-- Start Records to process --
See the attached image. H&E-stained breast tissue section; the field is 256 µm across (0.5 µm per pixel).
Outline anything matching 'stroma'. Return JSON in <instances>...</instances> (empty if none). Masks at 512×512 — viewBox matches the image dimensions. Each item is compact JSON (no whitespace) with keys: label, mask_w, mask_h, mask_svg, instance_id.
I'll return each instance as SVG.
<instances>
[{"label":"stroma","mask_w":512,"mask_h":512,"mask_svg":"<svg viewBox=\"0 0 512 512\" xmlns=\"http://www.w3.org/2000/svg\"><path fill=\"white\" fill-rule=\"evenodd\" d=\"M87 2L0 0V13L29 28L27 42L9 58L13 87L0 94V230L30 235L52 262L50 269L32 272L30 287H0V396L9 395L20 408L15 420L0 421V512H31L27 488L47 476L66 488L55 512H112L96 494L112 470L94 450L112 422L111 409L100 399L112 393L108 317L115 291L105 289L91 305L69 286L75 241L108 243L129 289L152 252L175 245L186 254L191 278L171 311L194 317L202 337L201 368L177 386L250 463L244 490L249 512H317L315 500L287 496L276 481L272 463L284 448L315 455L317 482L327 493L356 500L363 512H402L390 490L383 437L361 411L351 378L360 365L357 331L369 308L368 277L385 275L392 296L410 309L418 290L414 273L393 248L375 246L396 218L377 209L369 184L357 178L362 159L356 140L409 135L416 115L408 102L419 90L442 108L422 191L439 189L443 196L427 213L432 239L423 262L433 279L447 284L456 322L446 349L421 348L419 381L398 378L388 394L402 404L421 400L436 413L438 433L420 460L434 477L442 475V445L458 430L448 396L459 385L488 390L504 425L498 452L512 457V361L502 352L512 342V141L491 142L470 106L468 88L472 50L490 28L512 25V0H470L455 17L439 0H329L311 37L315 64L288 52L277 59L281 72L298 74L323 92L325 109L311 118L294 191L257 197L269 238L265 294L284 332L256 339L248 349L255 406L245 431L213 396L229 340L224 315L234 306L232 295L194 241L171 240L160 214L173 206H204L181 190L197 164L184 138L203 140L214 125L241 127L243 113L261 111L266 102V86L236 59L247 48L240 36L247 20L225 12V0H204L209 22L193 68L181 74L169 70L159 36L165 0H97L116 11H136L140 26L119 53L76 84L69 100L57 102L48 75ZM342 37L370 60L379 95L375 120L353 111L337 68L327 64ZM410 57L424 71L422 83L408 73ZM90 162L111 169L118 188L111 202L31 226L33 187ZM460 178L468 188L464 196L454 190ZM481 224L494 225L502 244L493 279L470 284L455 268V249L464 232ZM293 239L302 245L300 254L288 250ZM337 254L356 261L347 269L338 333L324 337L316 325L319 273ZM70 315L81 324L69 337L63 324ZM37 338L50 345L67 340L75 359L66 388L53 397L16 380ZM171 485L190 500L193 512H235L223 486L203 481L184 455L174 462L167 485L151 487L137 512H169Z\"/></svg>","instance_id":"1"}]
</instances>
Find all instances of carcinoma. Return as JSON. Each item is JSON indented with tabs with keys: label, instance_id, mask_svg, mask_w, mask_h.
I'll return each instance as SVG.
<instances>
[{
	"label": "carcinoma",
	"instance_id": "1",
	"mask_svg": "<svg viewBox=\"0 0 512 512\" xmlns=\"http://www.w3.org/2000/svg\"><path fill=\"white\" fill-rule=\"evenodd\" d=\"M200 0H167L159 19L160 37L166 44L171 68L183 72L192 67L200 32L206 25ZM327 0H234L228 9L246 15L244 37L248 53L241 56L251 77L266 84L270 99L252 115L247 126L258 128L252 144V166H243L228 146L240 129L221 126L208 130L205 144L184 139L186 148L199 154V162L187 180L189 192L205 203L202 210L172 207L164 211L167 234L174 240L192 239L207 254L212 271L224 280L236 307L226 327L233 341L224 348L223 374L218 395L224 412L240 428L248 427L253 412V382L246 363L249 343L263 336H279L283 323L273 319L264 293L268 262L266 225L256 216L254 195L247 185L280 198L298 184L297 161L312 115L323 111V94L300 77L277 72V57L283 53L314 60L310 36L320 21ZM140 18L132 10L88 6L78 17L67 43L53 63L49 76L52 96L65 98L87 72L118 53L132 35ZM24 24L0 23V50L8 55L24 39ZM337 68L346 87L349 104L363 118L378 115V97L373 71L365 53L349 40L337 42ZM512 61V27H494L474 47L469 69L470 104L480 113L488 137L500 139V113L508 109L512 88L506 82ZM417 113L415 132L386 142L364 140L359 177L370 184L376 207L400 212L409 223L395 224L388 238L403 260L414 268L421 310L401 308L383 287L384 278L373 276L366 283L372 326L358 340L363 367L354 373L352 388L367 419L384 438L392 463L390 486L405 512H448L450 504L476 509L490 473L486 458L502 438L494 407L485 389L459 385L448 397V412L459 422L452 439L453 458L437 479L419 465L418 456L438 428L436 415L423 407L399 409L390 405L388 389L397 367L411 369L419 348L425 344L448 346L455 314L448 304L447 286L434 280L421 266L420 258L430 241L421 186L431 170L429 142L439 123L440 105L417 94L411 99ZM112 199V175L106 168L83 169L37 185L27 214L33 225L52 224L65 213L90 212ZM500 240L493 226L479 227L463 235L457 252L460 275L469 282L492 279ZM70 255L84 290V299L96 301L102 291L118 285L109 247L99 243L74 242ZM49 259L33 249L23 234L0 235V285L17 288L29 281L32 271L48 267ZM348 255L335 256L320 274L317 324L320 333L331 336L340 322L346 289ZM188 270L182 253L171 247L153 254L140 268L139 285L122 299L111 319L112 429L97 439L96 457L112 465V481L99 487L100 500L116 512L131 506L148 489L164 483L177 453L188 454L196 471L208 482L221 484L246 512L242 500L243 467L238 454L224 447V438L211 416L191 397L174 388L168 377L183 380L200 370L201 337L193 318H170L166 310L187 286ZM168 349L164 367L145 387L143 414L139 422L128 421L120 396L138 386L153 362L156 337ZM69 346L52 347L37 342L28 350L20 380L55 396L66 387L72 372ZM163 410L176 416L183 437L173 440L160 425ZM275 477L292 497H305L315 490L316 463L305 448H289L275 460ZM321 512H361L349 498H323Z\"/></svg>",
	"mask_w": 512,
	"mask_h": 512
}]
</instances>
-- End Records to process --
- Goal of the exercise
Repeat all the entries word for word.

- Task response
See the attached image. H&E-stained breast tissue section; the field is 256 µm across (0.5 µm per pixel).
Outline anything matching 'stroma'. Return JSON in <instances>...</instances> (empty if none). Masks at 512×512 — viewBox matches the image dimensions. Each item is compact JSON (no whitespace) with keys: label, mask_w, mask_h, mask_svg, instance_id.
I'll return each instance as SVG.
<instances>
[{"label":"stroma","mask_w":512,"mask_h":512,"mask_svg":"<svg viewBox=\"0 0 512 512\" xmlns=\"http://www.w3.org/2000/svg\"><path fill=\"white\" fill-rule=\"evenodd\" d=\"M87 2L0 0V13L29 28L27 42L9 58L13 87L0 94V230L30 235L52 262L50 269L32 272L30 287H0V396L9 395L20 408L15 420L0 421V512H31L27 488L47 476L66 488L55 512H112L96 494L112 470L94 450L112 422L111 409L100 399L112 393L108 317L115 291L105 289L91 305L69 286L75 241L108 243L129 289L152 252L175 245L186 254L191 278L171 311L194 317L202 337L201 368L177 386L250 463L244 490L249 512H317L315 500L287 496L276 481L272 463L284 448L315 455L317 482L327 493L356 500L363 512H402L390 490L383 437L361 411L351 378L360 365L357 331L369 308L368 277L385 275L392 296L410 309L418 290L414 273L393 248L375 246L396 218L377 209L369 184L357 178L362 159L356 140L409 135L416 115L408 102L419 90L442 108L422 191L439 189L443 196L427 213L432 239L423 262L433 279L447 284L456 322L446 349L421 348L419 381L398 378L388 394L402 404L421 400L436 413L438 433L420 460L434 477L442 475V445L458 430L448 396L459 385L488 390L504 425L498 452L512 457V361L502 352L512 342V141L491 142L470 106L468 88L472 50L490 28L512 25V0H470L455 17L439 0H329L311 37L315 64L288 52L277 59L281 72L298 74L323 92L325 109L311 118L294 191L257 197L269 238L265 294L284 332L256 339L248 349L255 406L245 431L213 396L229 340L224 315L234 306L232 295L194 241L171 240L160 214L173 206H204L181 190L197 164L184 138L203 140L214 125L241 127L243 113L261 111L266 102V86L236 59L247 48L240 36L247 20L225 12V0H204L209 22L193 68L181 74L169 70L159 36L165 0H97L116 11H136L140 26L119 53L76 84L69 100L57 102L48 75ZM342 37L370 60L379 95L375 120L353 111L337 68L327 64ZM410 57L424 71L422 83L408 73ZM90 162L111 169L118 188L111 202L31 226L33 187ZM460 178L468 188L464 196L454 190ZM481 224L494 225L502 244L493 279L470 284L455 268V249L464 232ZM293 239L302 245L300 254L288 250ZM337 254L356 261L347 269L338 333L324 337L316 325L319 273ZM70 315L81 324L69 337L63 324ZM37 338L50 345L67 340L75 359L66 388L53 397L16 380ZM171 485L190 500L193 512H235L223 486L203 481L184 455L174 462L167 485L151 487L137 512H169Z\"/></svg>","instance_id":"1"}]
</instances>
Find all instances of carcinoma. Return as JSON. Each item is JSON indented with tabs with keys: label, instance_id, mask_svg, mask_w, mask_h.
I'll return each instance as SVG.
<instances>
[{
	"label": "carcinoma",
	"instance_id": "1",
	"mask_svg": "<svg viewBox=\"0 0 512 512\" xmlns=\"http://www.w3.org/2000/svg\"><path fill=\"white\" fill-rule=\"evenodd\" d=\"M200 0H167L159 19L160 37L166 44L171 68L183 72L192 67L200 32L206 25ZM327 0H234L228 9L246 15L244 37L248 53L241 56L251 77L266 84L270 99L252 115L247 126L258 128L252 144V166H243L228 146L240 129L221 126L208 130L205 144L184 139L186 148L199 154V162L187 180L189 192L205 203L202 210L172 207L164 211L167 234L174 240L192 239L207 254L212 271L224 280L236 307L226 327L233 341L224 348L223 374L218 395L224 412L240 428L248 427L253 412V382L246 363L249 343L263 336H279L283 323L273 319L264 293L268 262L266 225L256 216L254 195L247 185L280 198L298 184L297 161L312 115L323 111V94L300 77L277 72V57L283 53L314 60L310 36L320 21ZM140 18L132 10L88 6L78 17L67 43L53 63L49 76L52 96L65 98L87 72L118 53L132 35ZM24 24L0 23V50L8 55L24 39ZM337 68L346 87L349 104L363 118L378 115V97L373 71L365 53L349 40L337 42ZM512 61V27H494L474 47L469 69L470 104L480 113L488 137L500 139V113L508 109L512 88L506 82ZM417 113L415 132L386 142L364 140L359 177L370 184L376 207L400 212L409 223L395 224L388 238L403 260L414 268L421 310L401 308L383 287L384 278L373 276L366 283L372 326L358 340L363 367L354 373L352 388L367 419L384 438L392 463L390 486L405 512H448L450 504L476 509L490 473L486 458L502 438L494 407L485 389L459 385L448 397V412L459 422L452 439L453 458L437 479L419 465L418 456L438 428L436 415L423 407L399 409L390 405L388 389L397 367L411 369L419 348L425 344L448 346L455 314L448 304L447 286L434 280L421 266L420 258L430 241L421 186L431 170L429 142L439 123L440 105L417 94L411 99ZM112 199V175L106 168L83 169L37 185L27 214L33 225L52 224L65 213L90 212ZM500 240L493 226L479 227L463 235L457 252L460 275L469 282L492 279ZM70 255L84 290V299L96 301L102 291L118 285L109 247L99 243L74 242ZM49 259L33 249L23 234L0 235V285L17 288L29 281L32 271L48 267ZM348 255L335 256L320 274L317 324L320 333L331 336L340 322L346 289ZM188 270L182 253L171 247L153 254L140 268L139 285L122 299L111 319L112 429L97 439L96 457L112 465V481L99 487L100 500L116 512L131 506L148 489L164 483L177 453L188 454L196 471L208 482L221 484L246 512L242 500L243 467L238 454L224 447V438L211 416L191 397L174 388L168 377L183 380L200 370L201 337L193 318H170L166 310L187 286ZM168 349L164 367L145 387L143 414L139 422L128 421L120 396L138 386L153 362L156 337ZM69 346L52 347L37 342L28 350L20 380L55 396L66 387L72 372ZM163 410L176 416L183 437L173 440L160 425ZM275 477L292 497H305L315 490L316 463L305 448H289L275 460ZM321 512H361L349 498H323Z\"/></svg>",
	"mask_w": 512,
	"mask_h": 512
}]
</instances>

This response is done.